(Data to process begins)
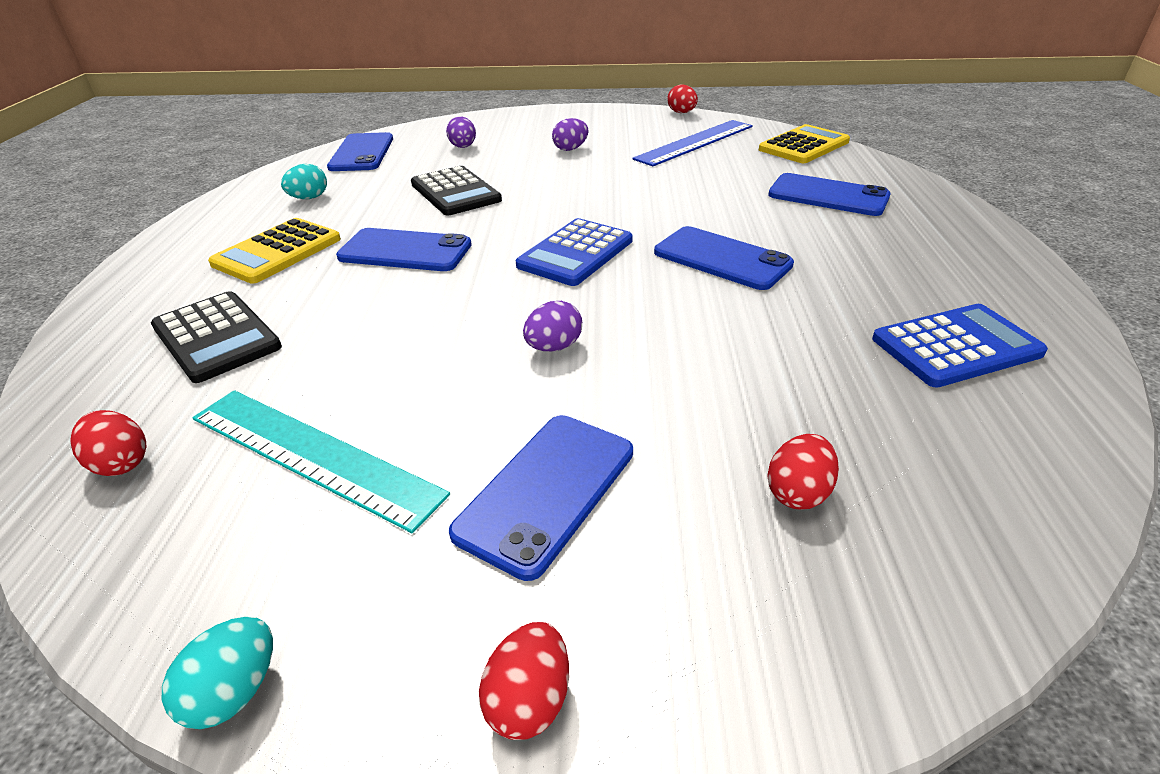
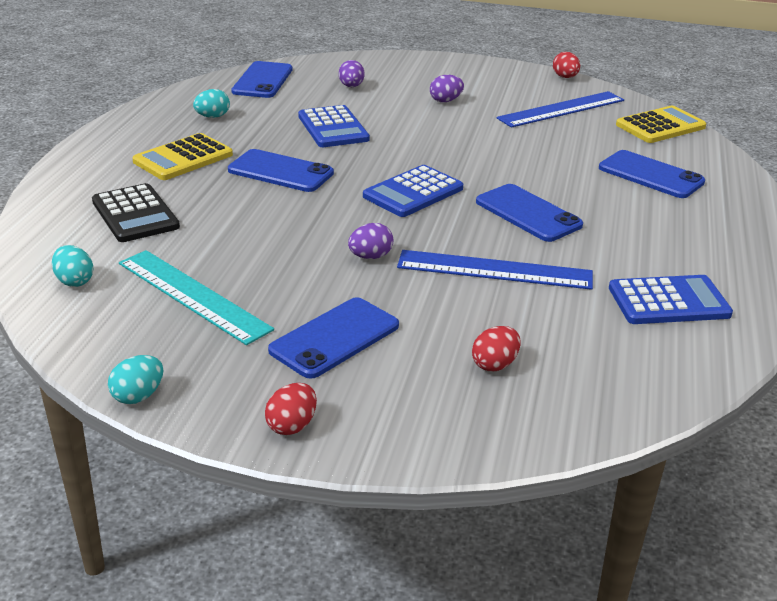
camera: 10 degrees right, 5 degrees down
(121, 463) = (74, 281): red egg -> turquoise egg
(455, 192) = (333, 128): black calculator -> blue calculator
(720, 339) = (494, 270): none -> blue ruler

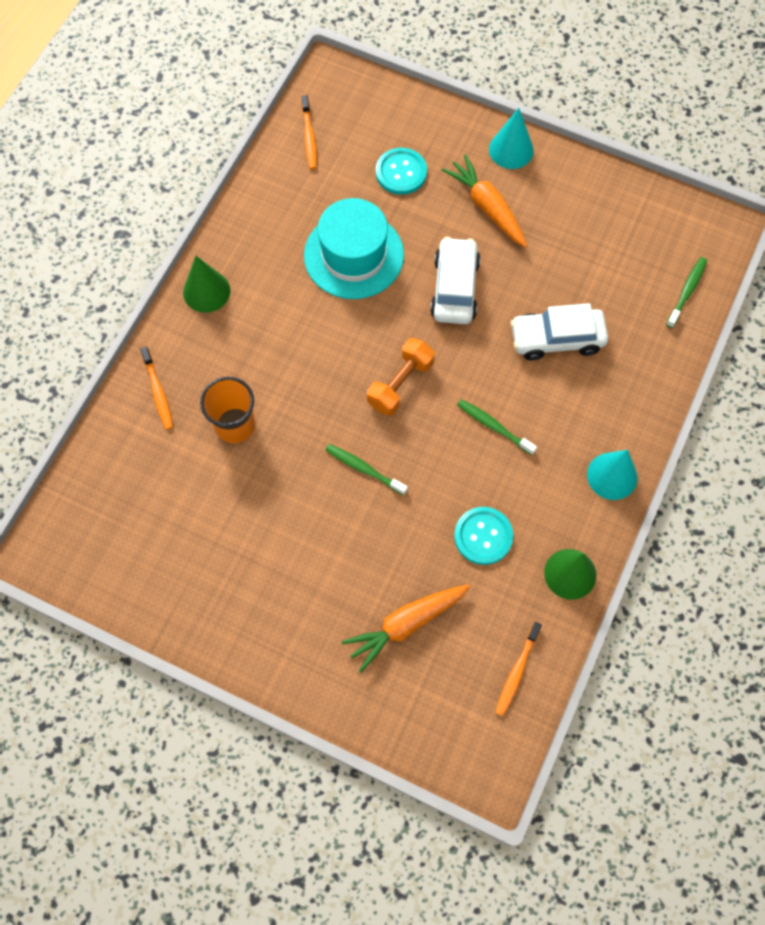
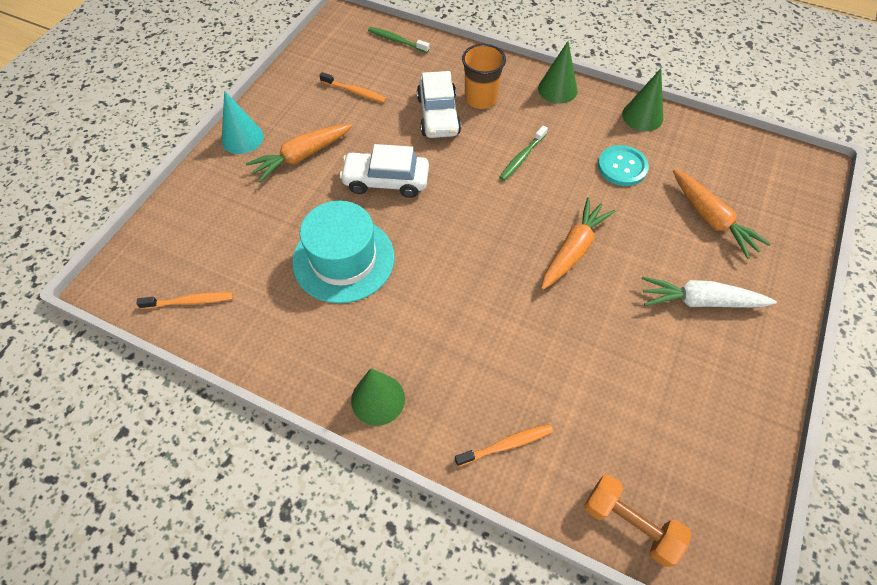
camera: 90 degrees left, 10 degrees down
(235, 425) = (539, 362): orange cup -> orange cup (480, 99)
(297, 588) = (700, 301): none -> white carrot
(364, 469) = (573, 249): green toothbrush -> orange carrot
(400, 384) = (485, 222): orange dumbbell -> orange dumbbell (630, 524)
(401, 172) = (251, 220): turquoise button -> none
(517, 672) = (729, 149): orange toothbrush -> orange toothbrush (355, 92)
(612, 476) = (557, 89): turquoise cone -> green cone

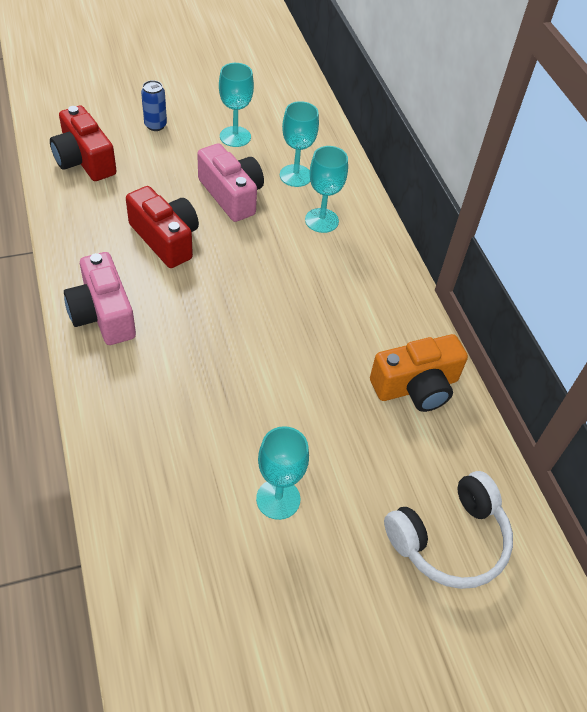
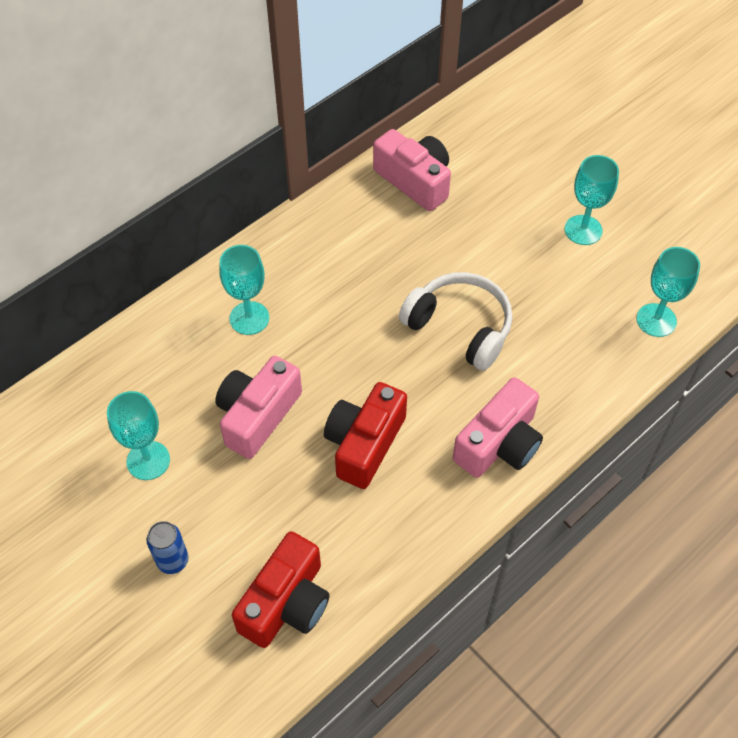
camera: 110 degrees left, 5 degrees up
(295, 176) = (188, 369): turquoise goblet -> turquoise goblet (656, 320)
(416, 386) = (415, 181): orange camera -> pink camera
(449, 540) = (538, 125): white headphones -> white headphones (460, 327)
(Data to process ends)
* [Problem to solve] Only exact duplicates of the lines from the one containing "(401, 172) = (251, 220): turquoise" through the final line of the entries, both included, are needed, with pictures left out.

* [Result below]
(401, 172) = (251, 220): turquoise button -> none
(517, 672) = (729, 149): orange toothbrush -> orange toothbrush (355, 92)
(612, 476) = (557, 89): turquoise cone -> green cone

camera: 110 degrees left, 5 degrees up
(295, 176) = (188, 369): turquoise goblet -> turquoise goblet (656, 320)
(416, 386) = (415, 181): orange camera -> pink camera
(449, 540) = (538, 125): white headphones -> white headphones (460, 327)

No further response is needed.